§ **WORK INSTRUCTIONS**: Provide again, from the entries below, every line from the one containing "What was the blue baseball" through the one containing "The second view gained the ebony", exactly as written, and no other line.

(Spatial object tracking data)

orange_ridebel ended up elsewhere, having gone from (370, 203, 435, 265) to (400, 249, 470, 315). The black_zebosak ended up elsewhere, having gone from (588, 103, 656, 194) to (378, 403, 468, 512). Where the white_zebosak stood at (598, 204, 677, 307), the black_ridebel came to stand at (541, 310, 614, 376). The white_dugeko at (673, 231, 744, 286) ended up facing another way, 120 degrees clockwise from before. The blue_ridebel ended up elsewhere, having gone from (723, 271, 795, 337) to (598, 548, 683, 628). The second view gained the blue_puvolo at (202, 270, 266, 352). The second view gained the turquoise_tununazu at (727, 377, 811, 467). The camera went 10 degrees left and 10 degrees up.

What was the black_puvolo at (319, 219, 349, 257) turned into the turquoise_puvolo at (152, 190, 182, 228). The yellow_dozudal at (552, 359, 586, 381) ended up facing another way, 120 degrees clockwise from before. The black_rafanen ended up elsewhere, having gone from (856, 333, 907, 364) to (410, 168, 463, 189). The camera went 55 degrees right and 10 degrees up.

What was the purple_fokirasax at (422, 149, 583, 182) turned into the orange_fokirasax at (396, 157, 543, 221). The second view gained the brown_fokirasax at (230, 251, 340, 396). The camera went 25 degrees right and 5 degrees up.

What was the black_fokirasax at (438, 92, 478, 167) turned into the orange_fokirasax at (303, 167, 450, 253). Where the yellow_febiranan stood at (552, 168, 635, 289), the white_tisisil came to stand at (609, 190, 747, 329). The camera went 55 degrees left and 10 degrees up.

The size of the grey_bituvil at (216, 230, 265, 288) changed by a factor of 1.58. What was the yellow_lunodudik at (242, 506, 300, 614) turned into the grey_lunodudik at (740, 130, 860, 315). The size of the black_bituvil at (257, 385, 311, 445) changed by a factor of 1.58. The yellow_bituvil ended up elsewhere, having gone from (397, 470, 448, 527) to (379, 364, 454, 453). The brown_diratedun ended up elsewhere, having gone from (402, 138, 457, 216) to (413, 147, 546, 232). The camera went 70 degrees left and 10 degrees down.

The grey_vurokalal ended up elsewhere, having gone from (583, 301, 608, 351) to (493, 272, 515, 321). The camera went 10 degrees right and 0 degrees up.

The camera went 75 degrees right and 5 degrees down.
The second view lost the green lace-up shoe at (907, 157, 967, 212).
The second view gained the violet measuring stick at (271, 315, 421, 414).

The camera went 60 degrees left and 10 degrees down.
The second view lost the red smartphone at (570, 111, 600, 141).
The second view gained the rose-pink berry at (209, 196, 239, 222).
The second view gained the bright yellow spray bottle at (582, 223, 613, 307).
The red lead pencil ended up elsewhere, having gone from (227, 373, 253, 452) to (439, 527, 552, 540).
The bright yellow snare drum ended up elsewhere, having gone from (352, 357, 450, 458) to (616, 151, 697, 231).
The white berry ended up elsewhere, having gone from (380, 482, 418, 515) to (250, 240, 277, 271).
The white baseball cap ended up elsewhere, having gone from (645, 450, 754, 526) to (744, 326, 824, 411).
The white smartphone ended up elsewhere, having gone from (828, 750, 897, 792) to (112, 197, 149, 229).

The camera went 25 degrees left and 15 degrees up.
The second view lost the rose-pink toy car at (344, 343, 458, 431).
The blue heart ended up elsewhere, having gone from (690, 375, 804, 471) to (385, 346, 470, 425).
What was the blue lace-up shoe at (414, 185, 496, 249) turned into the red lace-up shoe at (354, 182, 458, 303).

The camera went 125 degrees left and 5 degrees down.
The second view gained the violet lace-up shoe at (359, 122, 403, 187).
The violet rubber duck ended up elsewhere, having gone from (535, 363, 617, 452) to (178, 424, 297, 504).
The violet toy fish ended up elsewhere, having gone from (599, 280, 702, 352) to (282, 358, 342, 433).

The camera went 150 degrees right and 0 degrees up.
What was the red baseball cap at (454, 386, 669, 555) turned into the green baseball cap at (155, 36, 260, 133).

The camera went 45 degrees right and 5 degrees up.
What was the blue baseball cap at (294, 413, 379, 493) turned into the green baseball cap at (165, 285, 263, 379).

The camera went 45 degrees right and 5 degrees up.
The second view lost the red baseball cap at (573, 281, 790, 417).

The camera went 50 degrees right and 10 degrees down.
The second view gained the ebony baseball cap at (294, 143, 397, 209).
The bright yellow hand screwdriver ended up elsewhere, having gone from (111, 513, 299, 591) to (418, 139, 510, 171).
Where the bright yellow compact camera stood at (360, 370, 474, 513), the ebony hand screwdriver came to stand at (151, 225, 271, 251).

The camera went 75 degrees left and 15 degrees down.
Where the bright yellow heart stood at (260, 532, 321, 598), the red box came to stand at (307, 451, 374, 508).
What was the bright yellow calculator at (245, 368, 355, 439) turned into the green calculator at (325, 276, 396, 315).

§ **RESULT**:
What was the blue baseball cap at (294, 413, 379, 493) turned into the green baseball cap at (165, 285, 263, 379).

The camera went 45 degrees right and 5 degrees up.
The second view lost the red baseball cap at (573, 281, 790, 417).

The camera went 50 degrees right and 10 degrees down.
The second view gained the ebony baseball cap at (294, 143, 397, 209).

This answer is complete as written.